'''

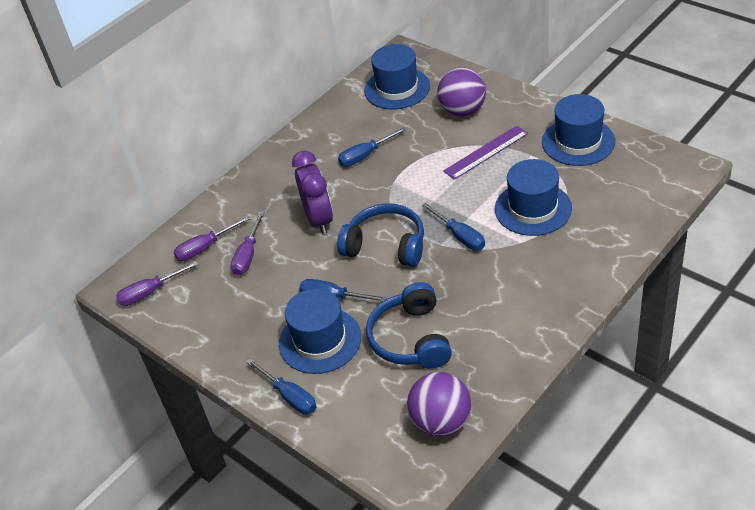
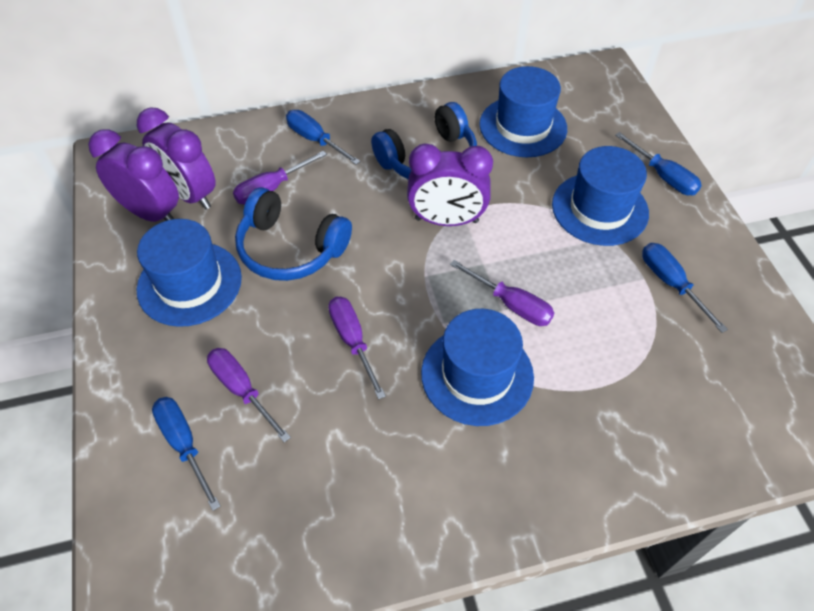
purple ball: 2 -> 0
purple clock: 1 -> 3
purple ruler: 1 -> 0
purple screwdriver: 3 -> 4

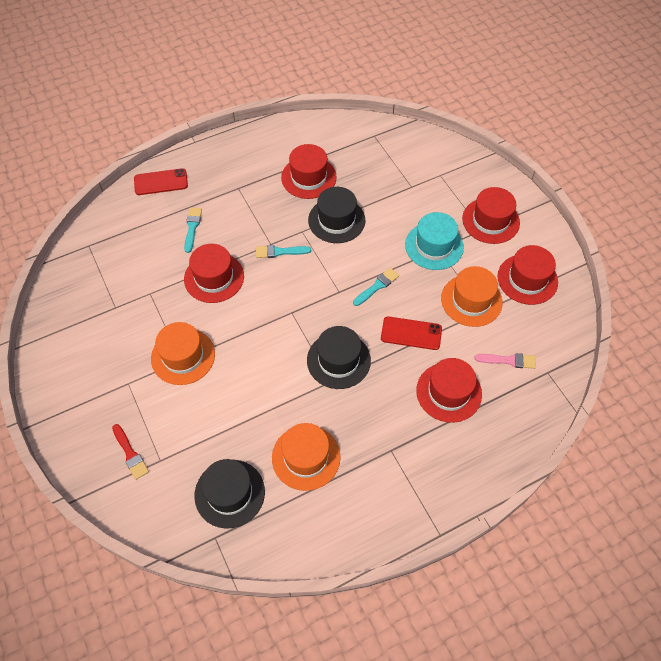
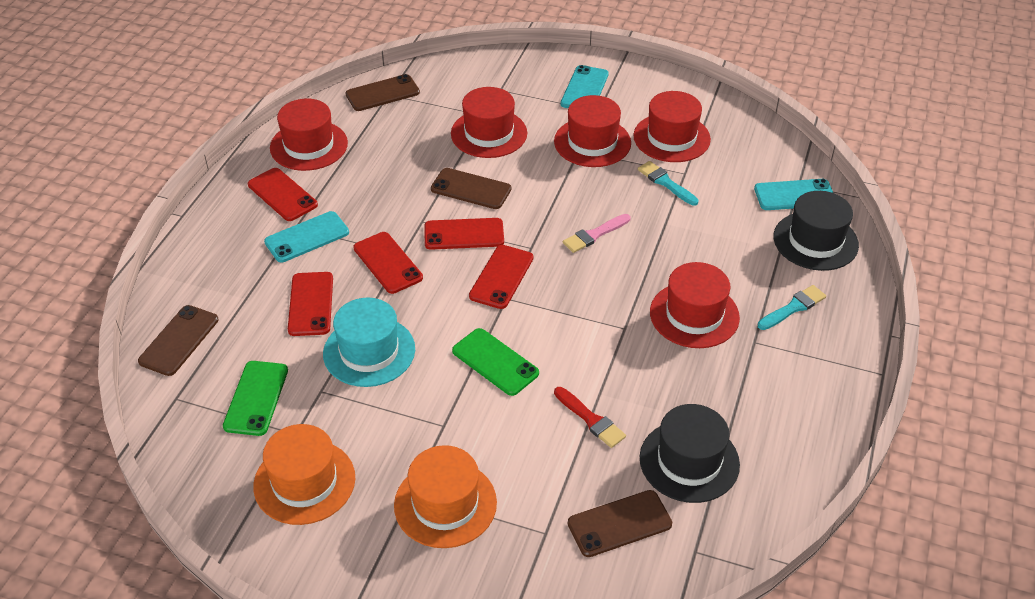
black hat: 3 -> 2
brown phone: 0 -> 4
green phone: 0 -> 2
orange hat: 3 -> 2
red phone: 2 -> 5
turquoise brush: 3 -> 2
turquoise phone: 0 -> 3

'''

The pictures are to be omitted, and the rest of the listing is to be transcribed exactly.

_Solution to the problem_
purple ball: 2 -> 0
purple clock: 1 -> 3
purple ruler: 1 -> 0
purple screwdriver: 3 -> 4

black hat: 3 -> 2
brown phone: 0 -> 4
green phone: 0 -> 2
orange hat: 3 -> 2
red phone: 2 -> 5
turquoise brush: 3 -> 2
turquoise phone: 0 -> 3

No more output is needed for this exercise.